---- DATA
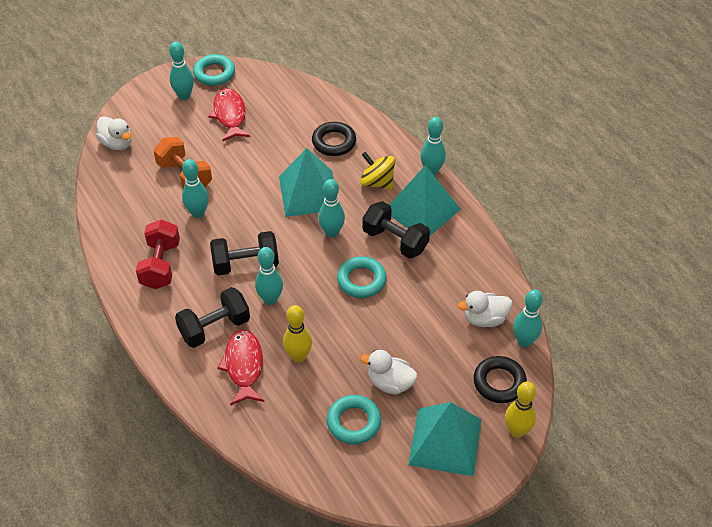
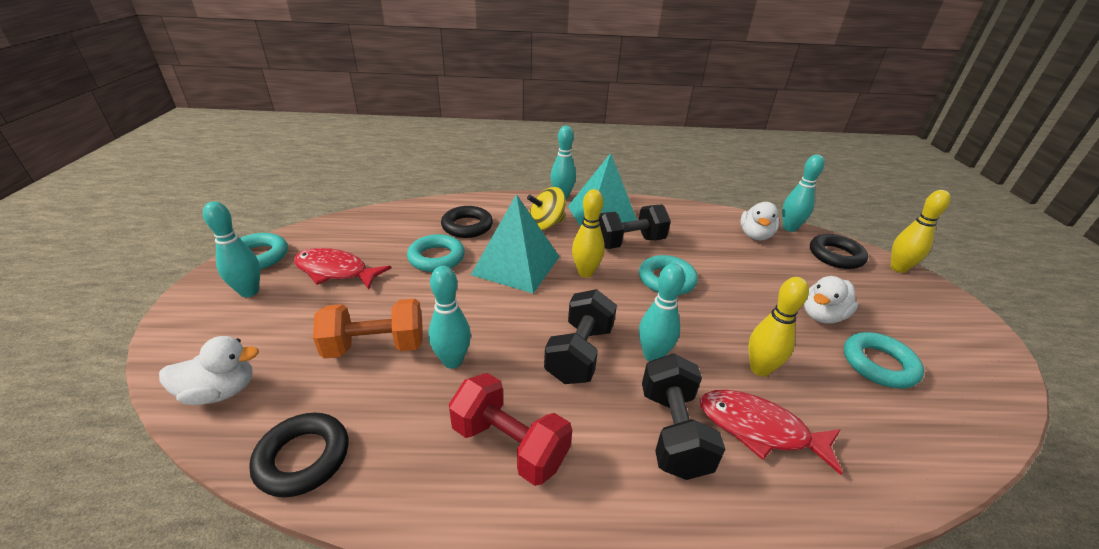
camera: 60 degrees left, 15 degrees down
(105, 198) = (303, 458): none -> black ring
(282, 150) = (436, 258): none -> turquoise ring
(332, 232) = (585, 272): turquoise bowling pin -> yellow bowling pin
(445, 441) = (911, 311): turquoise pyramid -> none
--------
An exact transcription of the records above is needed, with no pictures included.

**TASK SOLUTION:**
camera: 60 degrees left, 15 degrees down
(105, 198) = (303, 458): none -> black ring
(282, 150) = (436, 258): none -> turquoise ring
(332, 232) = (585, 272): turquoise bowling pin -> yellow bowling pin
(445, 441) = (911, 311): turquoise pyramid -> none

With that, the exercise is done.